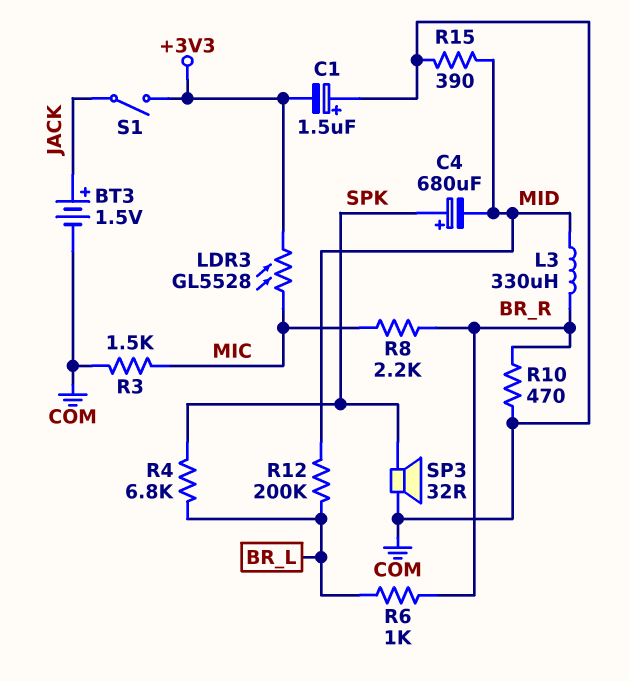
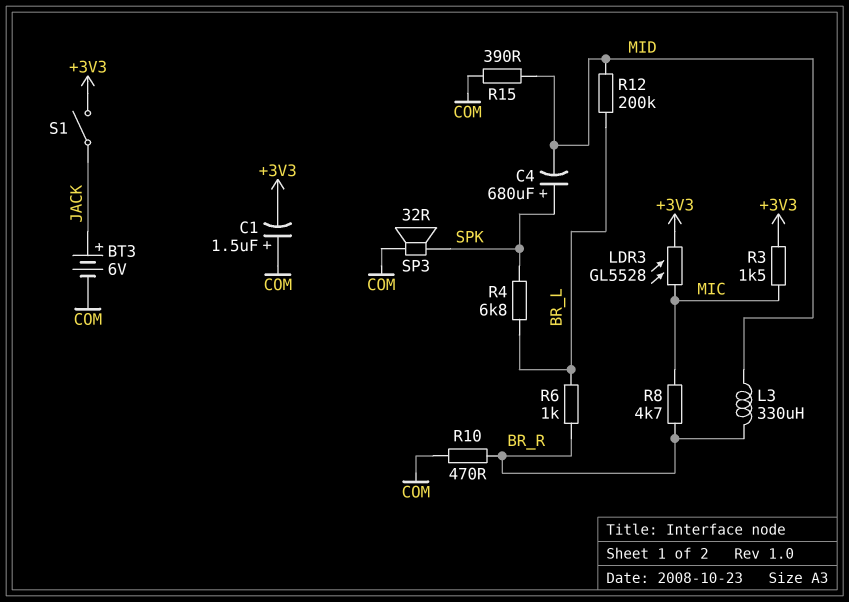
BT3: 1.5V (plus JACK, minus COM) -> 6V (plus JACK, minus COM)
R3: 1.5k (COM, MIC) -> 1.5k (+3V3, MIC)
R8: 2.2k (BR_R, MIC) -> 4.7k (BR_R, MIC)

* * *

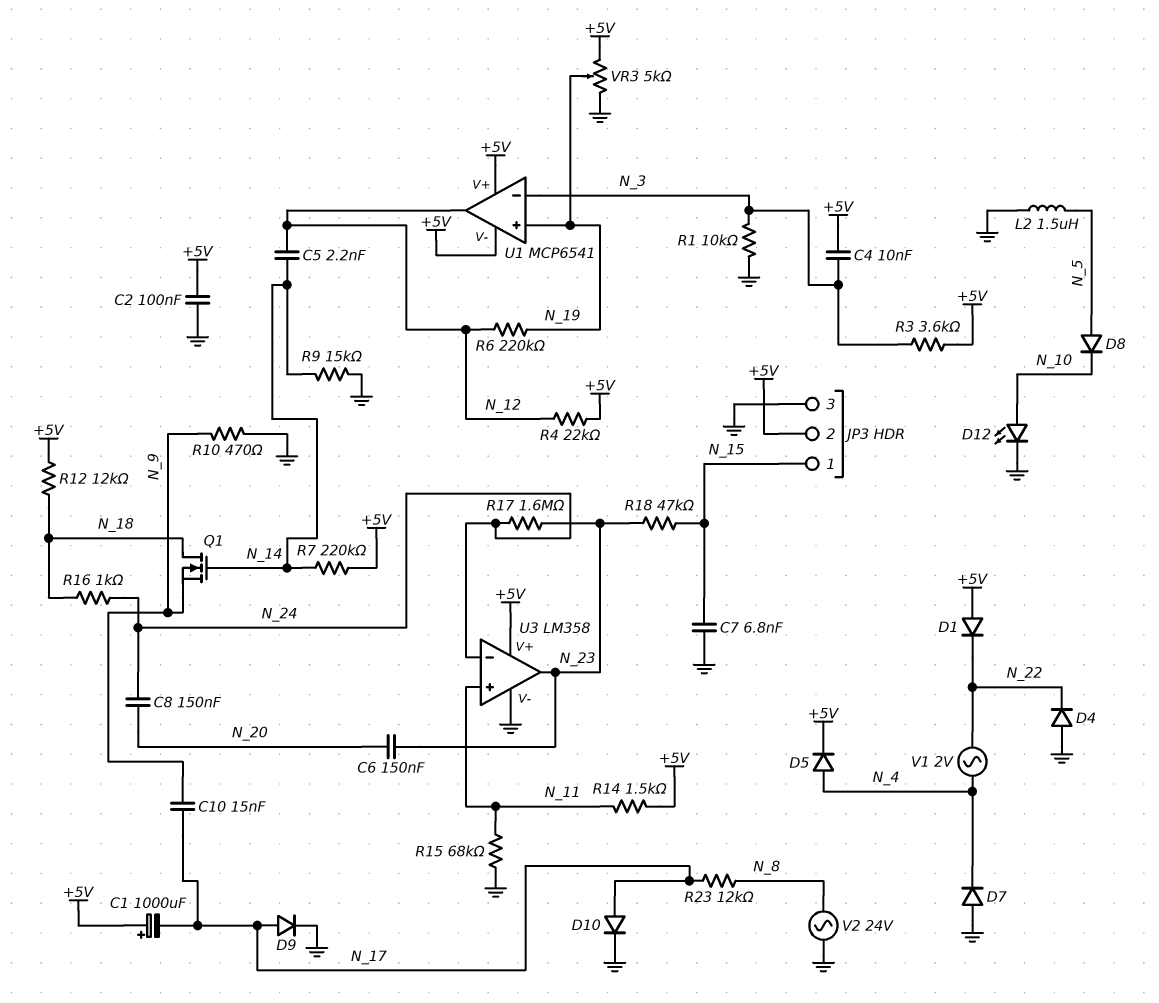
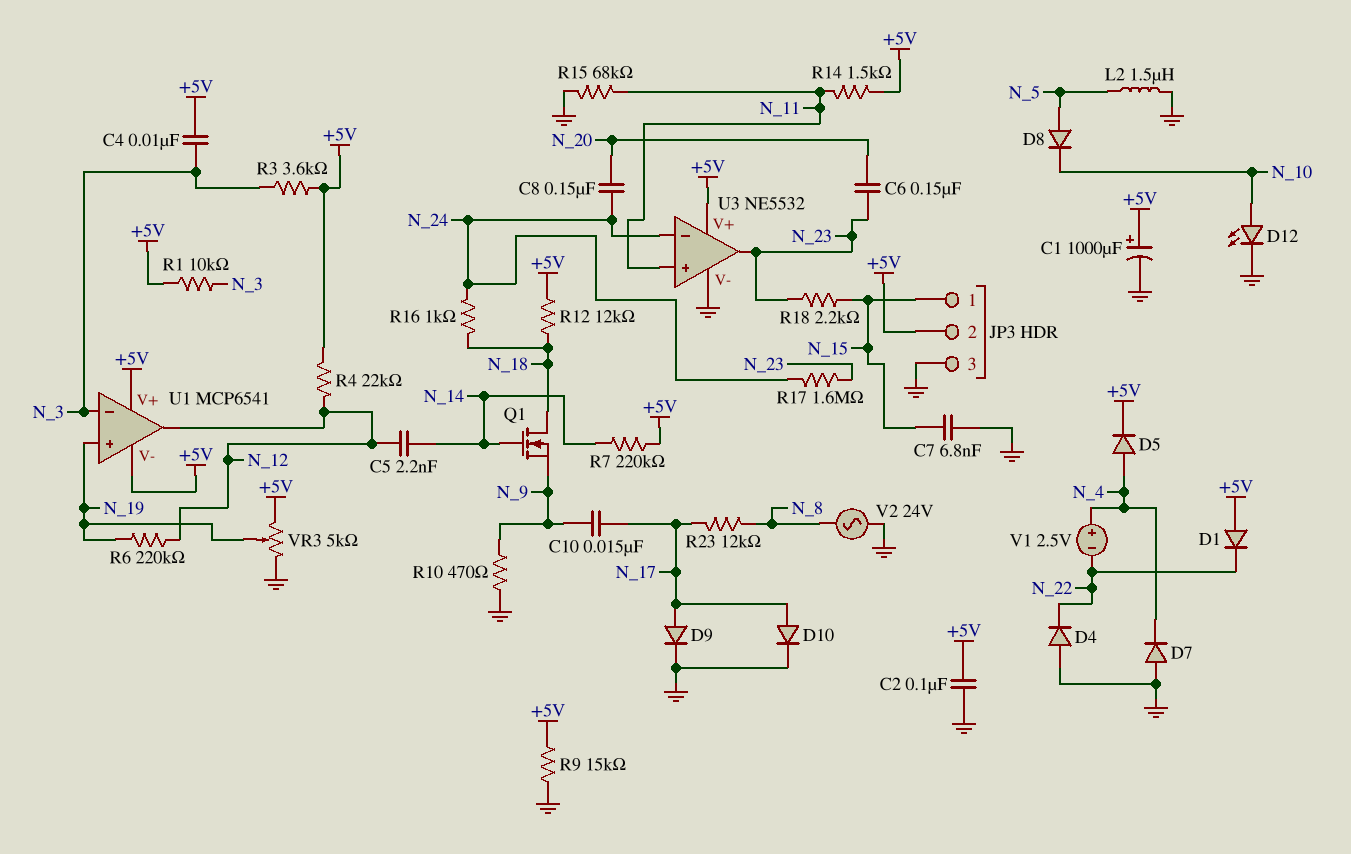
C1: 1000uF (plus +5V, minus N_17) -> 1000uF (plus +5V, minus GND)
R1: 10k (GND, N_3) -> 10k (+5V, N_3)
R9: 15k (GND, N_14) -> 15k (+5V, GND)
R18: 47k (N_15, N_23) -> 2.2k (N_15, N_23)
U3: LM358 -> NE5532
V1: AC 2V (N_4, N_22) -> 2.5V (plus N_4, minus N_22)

TASK GOAL:
Work out how many lines in the records above include the string "plus", and provide that figure with no other text.

OUTPUT FOR THIS EXERCISE:
3